The data Start Marker

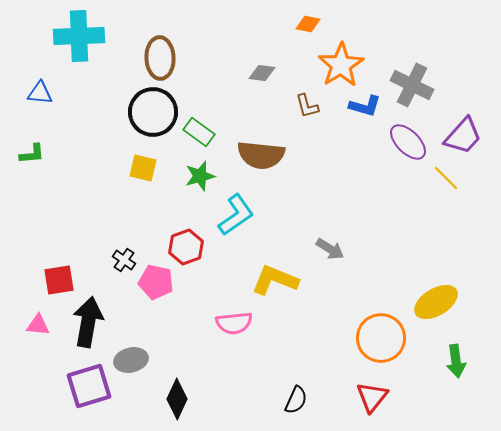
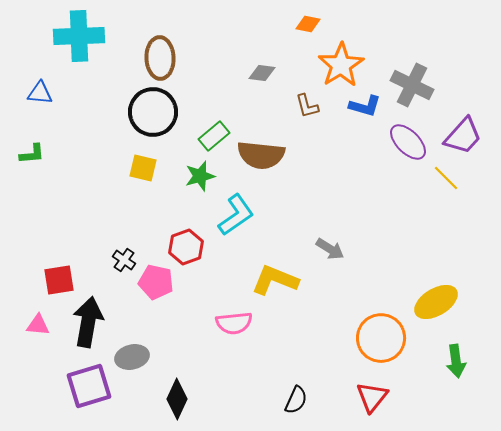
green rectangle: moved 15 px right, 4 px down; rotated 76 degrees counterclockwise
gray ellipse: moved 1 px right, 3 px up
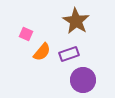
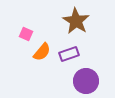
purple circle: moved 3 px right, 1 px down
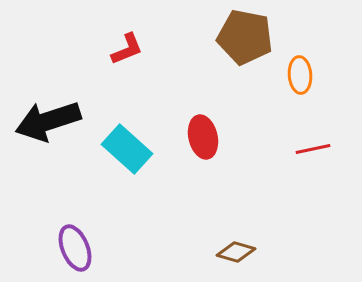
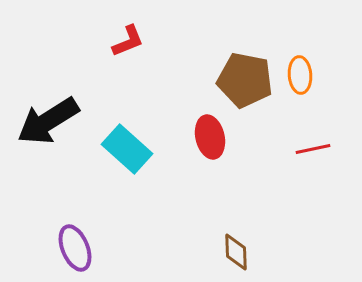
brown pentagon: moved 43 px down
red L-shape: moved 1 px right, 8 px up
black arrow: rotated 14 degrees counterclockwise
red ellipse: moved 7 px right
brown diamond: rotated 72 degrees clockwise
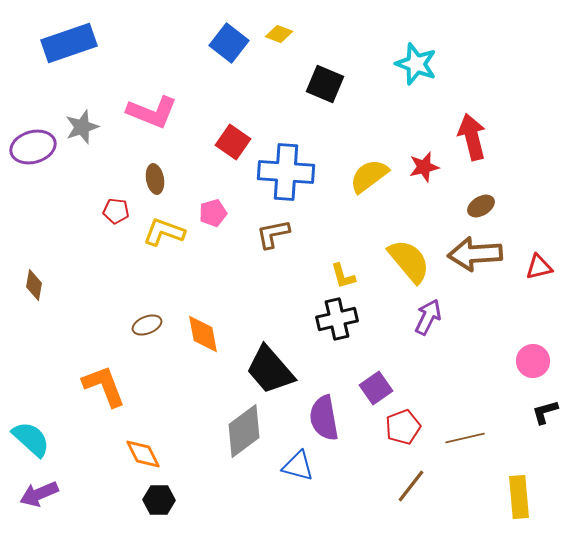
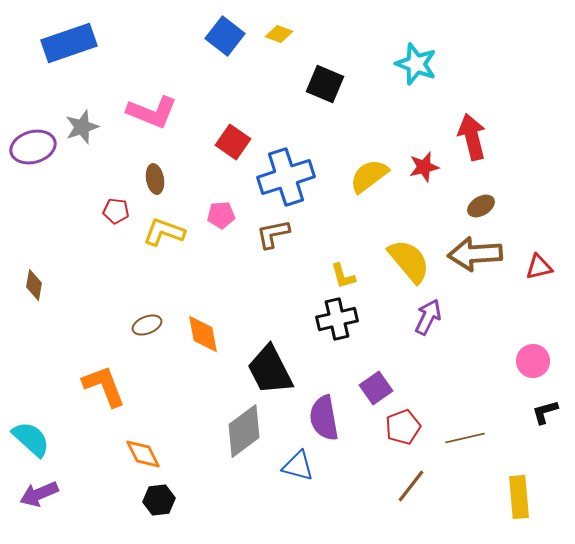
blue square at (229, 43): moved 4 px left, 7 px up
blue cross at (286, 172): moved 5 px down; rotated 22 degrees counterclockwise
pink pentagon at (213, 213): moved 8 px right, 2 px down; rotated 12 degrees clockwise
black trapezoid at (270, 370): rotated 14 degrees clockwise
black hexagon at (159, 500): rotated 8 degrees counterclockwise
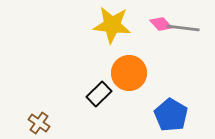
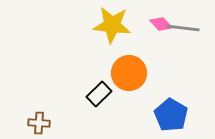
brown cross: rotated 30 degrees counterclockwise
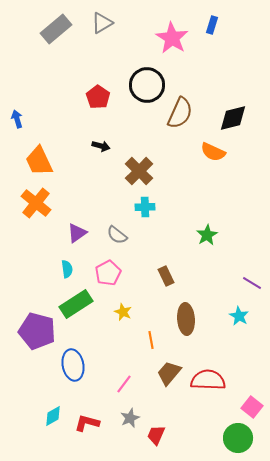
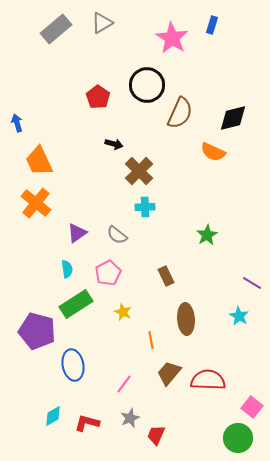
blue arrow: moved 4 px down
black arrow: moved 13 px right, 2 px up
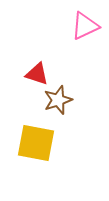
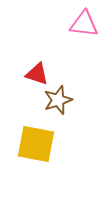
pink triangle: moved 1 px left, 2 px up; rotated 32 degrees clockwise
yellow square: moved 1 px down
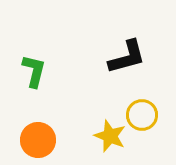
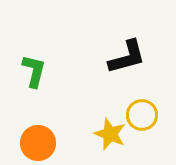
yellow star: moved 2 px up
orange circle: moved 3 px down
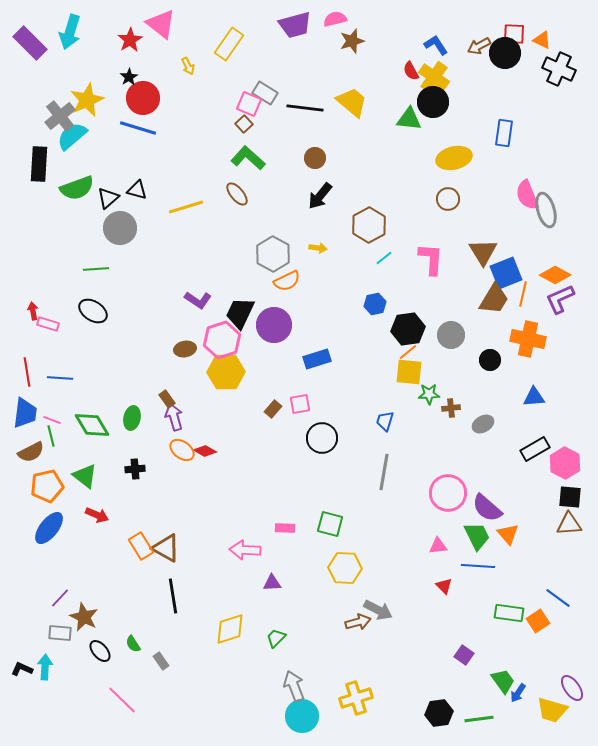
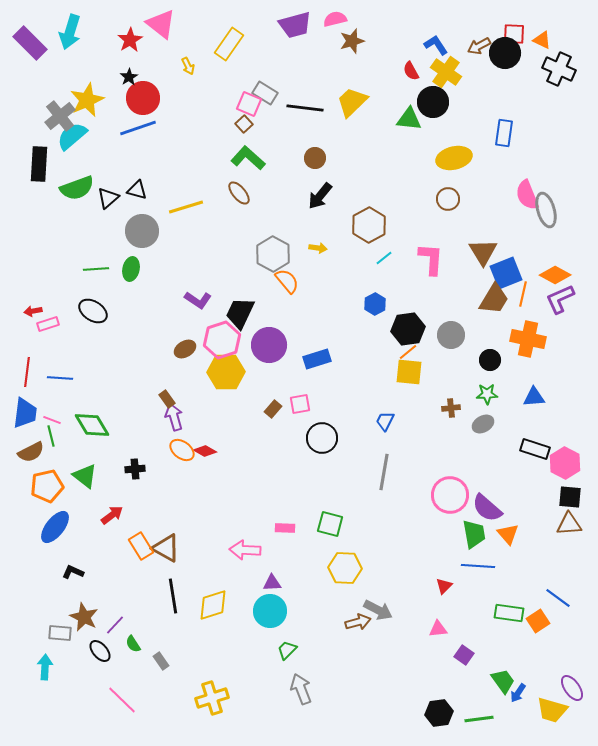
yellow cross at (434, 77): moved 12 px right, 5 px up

The data End Marker

> Work instructions:
Retype the records above exactly, starting at the line that contains "brown diamond: rotated 72 degrees clockwise" and going through the last line, and leave out any pictures.

> Solution:
brown diamond: rotated 72 degrees clockwise
blue square at (229, 43): moved 4 px left, 7 px up
blue cross at (286, 172): moved 5 px down; rotated 22 degrees counterclockwise
pink pentagon at (213, 213): moved 8 px right, 2 px down; rotated 12 degrees clockwise
black trapezoid at (270, 370): rotated 14 degrees clockwise
black hexagon at (159, 500): rotated 8 degrees counterclockwise
brown cross: rotated 30 degrees counterclockwise
blue arrow: moved 4 px down
black arrow: moved 13 px right, 2 px up
pink triangle: moved 1 px left, 2 px up; rotated 32 degrees clockwise
yellow square: moved 1 px down
yellow star: moved 2 px up
orange circle: moved 3 px down
yellow cross at (434, 77): moved 12 px right, 5 px up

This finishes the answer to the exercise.